[Your instructions]: Across the listing, the lines that include "moved" must be tallied and reported as a bare number.

- Opening Delimiter -

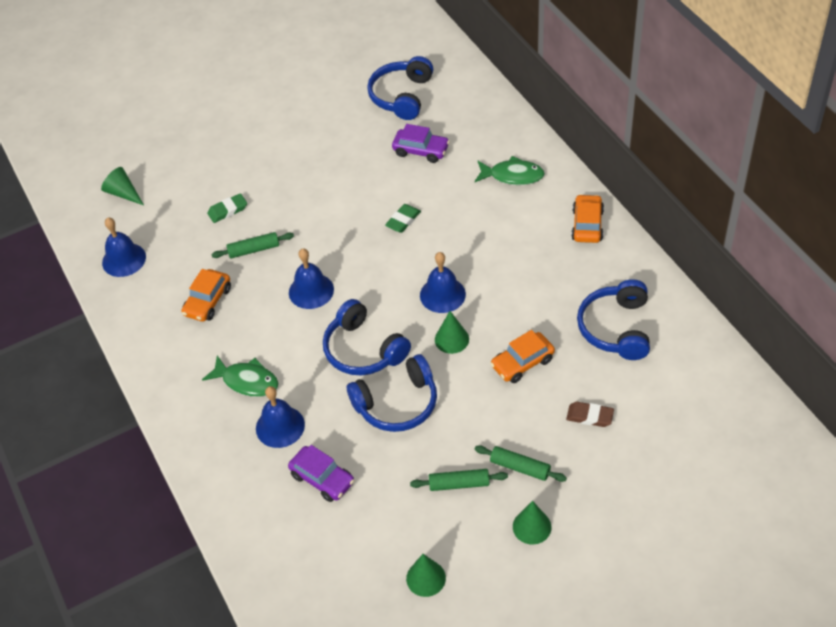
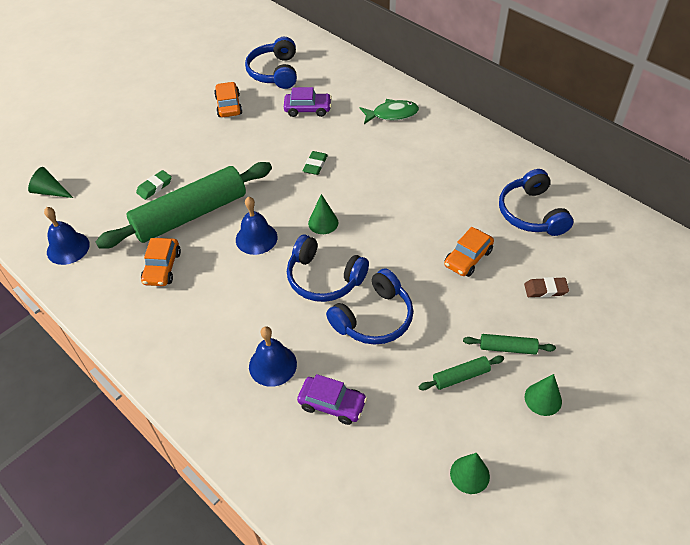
camera: 20 degrees left, 0 degrees up
green fish [202,356,279,397] -> none
green rolling pin [211,232,294,258] -> green rolling pin [95,162,272,249], size x2.43
blue bell [420,252,466,313] -> none
green cone [435,311,469,354] -> green cone moved to [308,194,338,234]
orange car [571,194,604,243] -> orange car moved to [214,82,242,117]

- Closing Delimiter -

[Expected output]: 2